*Exercise data*.
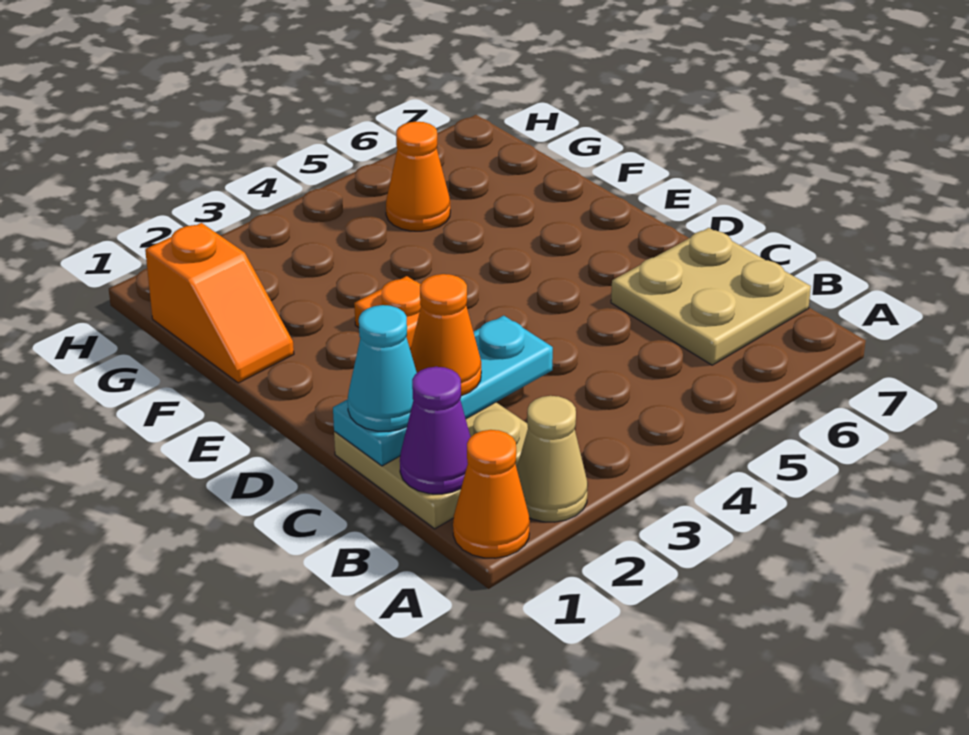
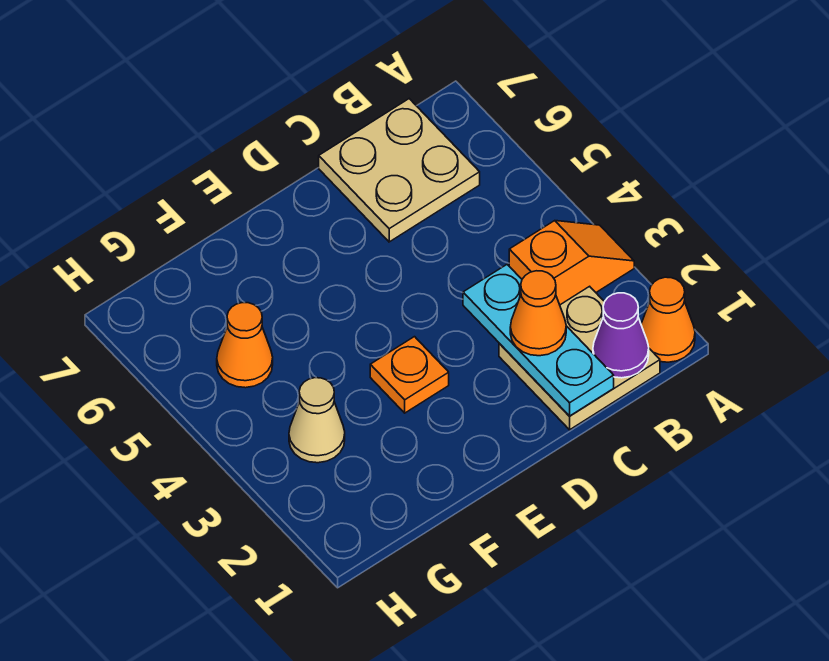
tan cone A2 level 1 -> tan cone G3 level 1
cyan cone C1 level 3 -> none
orange slope F1:G1 level 1 top G -> orange slope A3:B3 level 1 top B

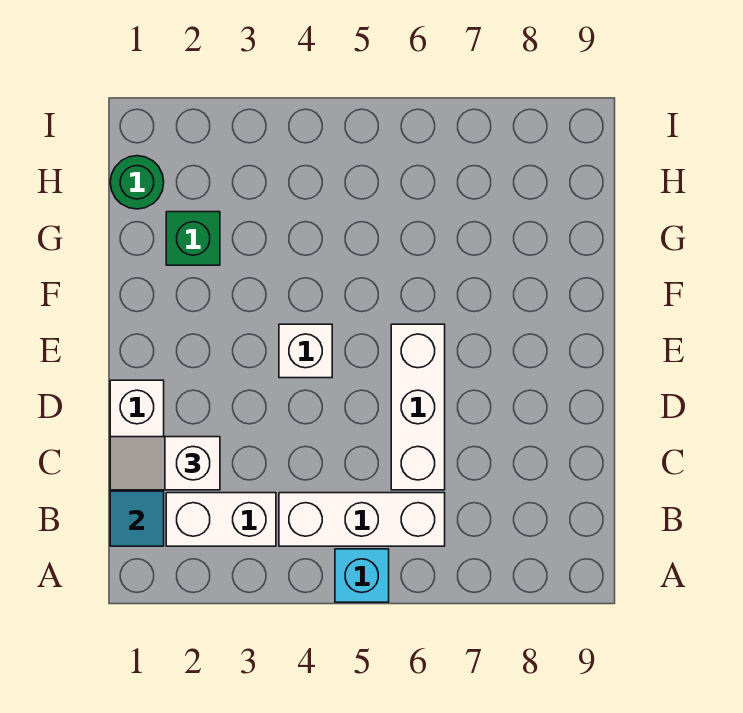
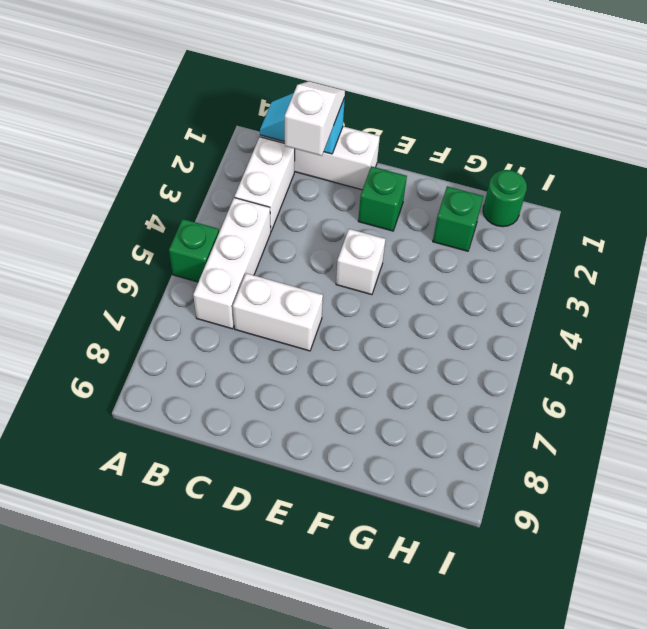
cyan brick A5 level 1 -> green brick A5 level 1
white brick C6:E6 level 1 -> white brick C6:D6 level 1
none -> green brick E2 level 1

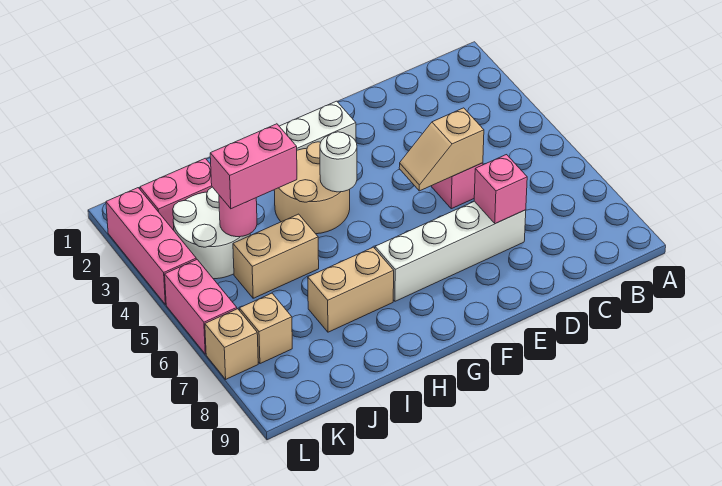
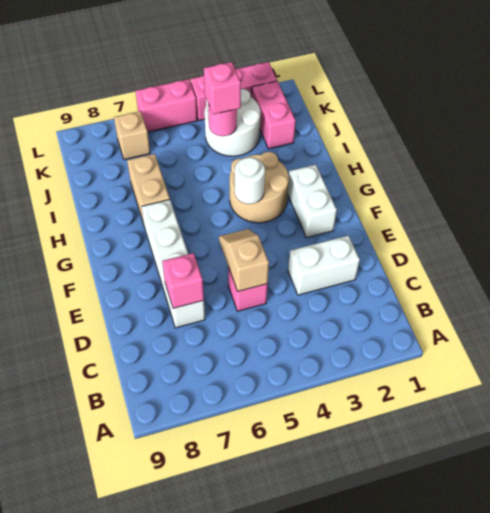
none -> white brick D2:D3 level 1
pink brick I4:J4 level 3 -> pink brick J4 level 3
tan brick I5:J5 level 1 -> none
tan brick L7 level 1 -> none

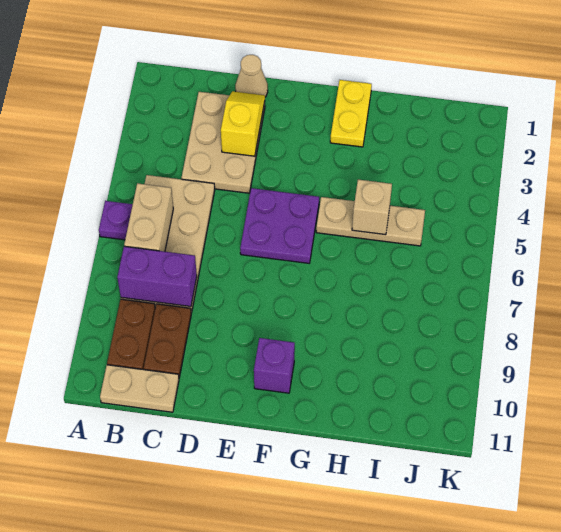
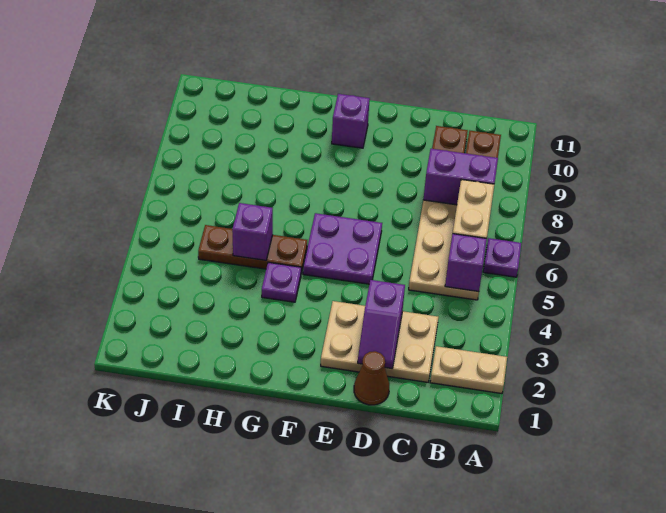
none -> purple brick B5 level 2
tan plate B11:C11 level 1 -> tan plate A2:B2 level 1
tan plate C2:D4 level 1 -> tan plate C2:E3 level 1
tan cone D1 level 1 -> brown cone D1 level 1
yellow slope D2:D3 level 2 top 3 -> purple slope D2:D3 level 2 top 3
yellow plate G1:G2 level 1 -> none
none -> purple plate G4 level 1
tan plate G5:I5 level 1 -> brown plate G5:I5 level 1
tan brick H5 level 2 -> purple brick H5 level 2

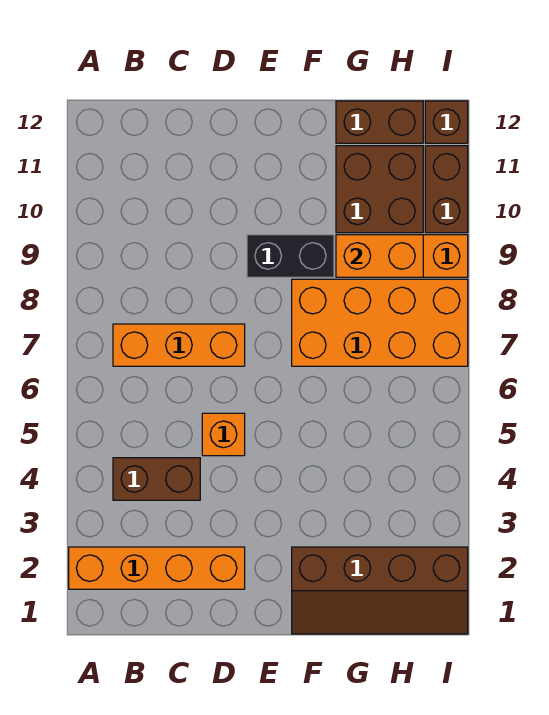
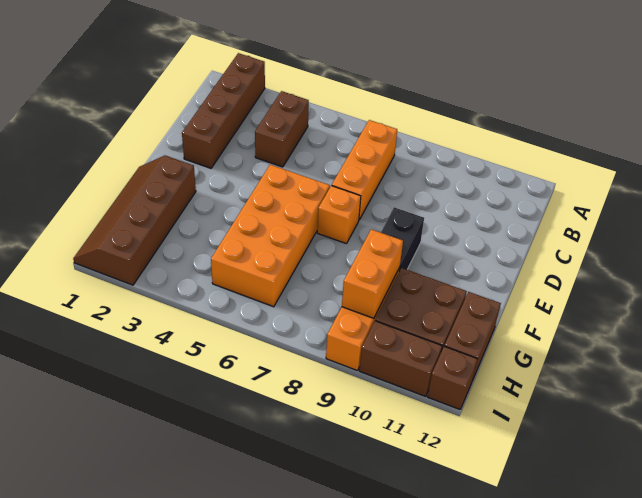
orange brick A2:D2 level 1 -> brown brick A2:D2 level 1
orange brick D5 level 1 -> orange brick E7 level 1
orange brick F7:I8 level 1 -> orange brick E5:H6 level 1

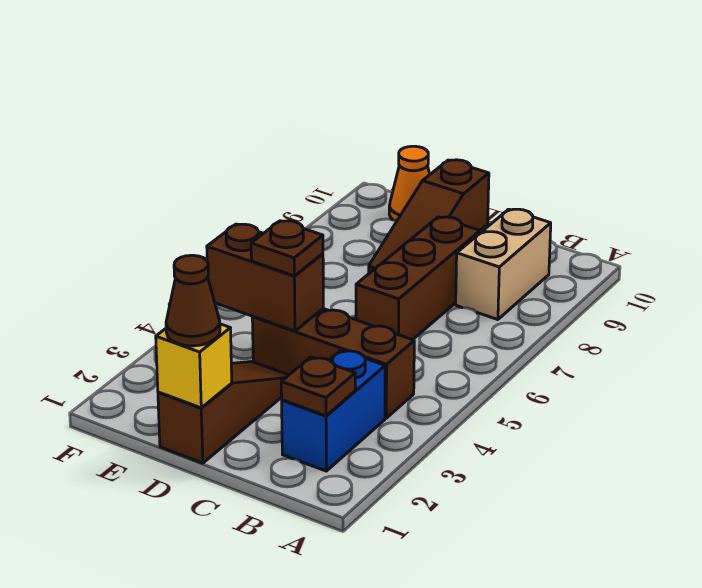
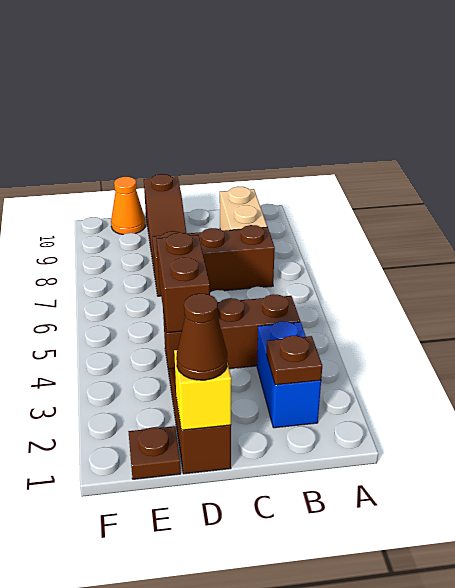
brown brick C6:C8 level 1 -> brown brick B7:D7 level 1
brown brick D4:E4 level 2 -> brown brick D4:D5 level 2
brown plate D4 level 3 -> brown plate E1 level 1

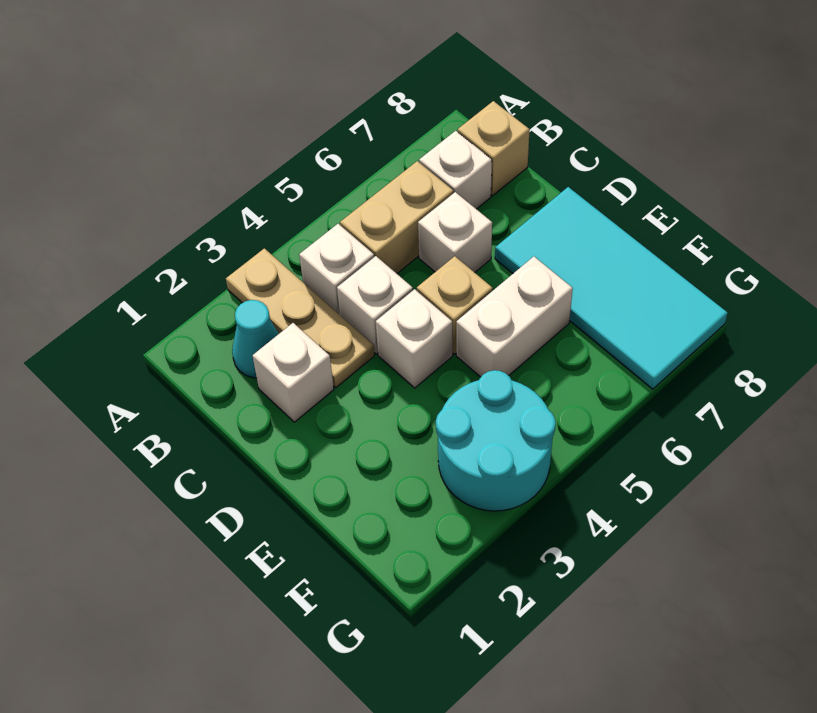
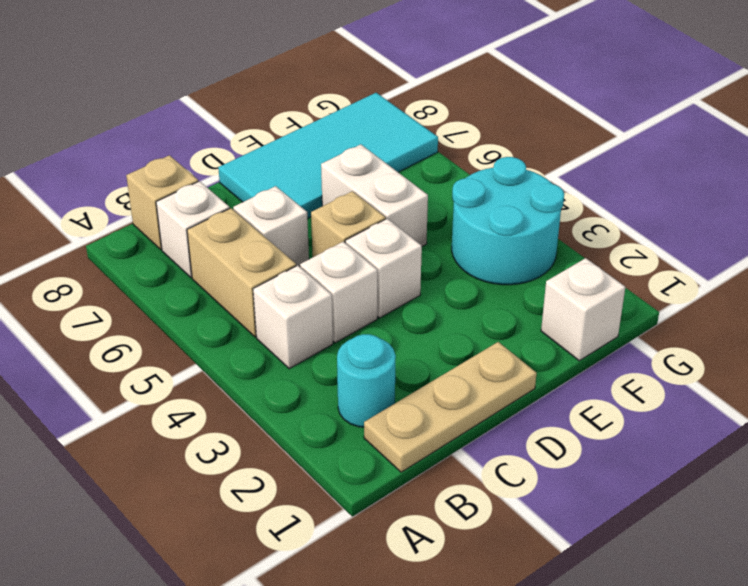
tan plate A3:C3 level 1 -> tan plate B1:D1 level 1
cyan cone B2 level 1 -> cyan round brick B2 level 1
white brick C2 level 1 -> white brick F1 level 1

*Problem to work on*. Your answer should consist of the lines above between those holding "pink brick I4:J4" and "tan plate A3:C3", inclusive, reproduced word for word and without pictures.

*Response to the task*.
pink brick I4:J4 level 3 -> pink brick J4 level 3
tan brick I5:J5 level 1 -> none
tan brick L7 level 1 -> none

none -> purple brick B5 level 2
tan plate B11:C11 level 1 -> tan plate A2:B2 level 1
tan plate C2:D4 level 1 -> tan plate C2:E3 level 1
tan cone D1 level 1 -> brown cone D1 level 1
yellow slope D2:D3 level 2 top 3 -> purple slope D2:D3 level 2 top 3
yellow plate G1:G2 level 1 -> none
none -> purple plate G4 level 1
tan plate G5:I5 level 1 -> brown plate G5:I5 level 1
tan brick H5 level 2 -> purple brick H5 level 2

orange brick A2:D2 level 1 -> brown brick A2:D2 level 1
orange brick D5 level 1 -> orange brick E7 level 1
orange brick F7:I8 level 1 -> orange brick E5:H6 level 1

brown brick C6:C8 level 1 -> brown brick B7:D7 level 1
brown brick D4:E4 level 2 -> brown brick D4:D5 level 2
brown plate D4 level 3 -> brown plate E1 level 1

tan plate A3:C3 level 1 -> tan plate B1:D1 level 1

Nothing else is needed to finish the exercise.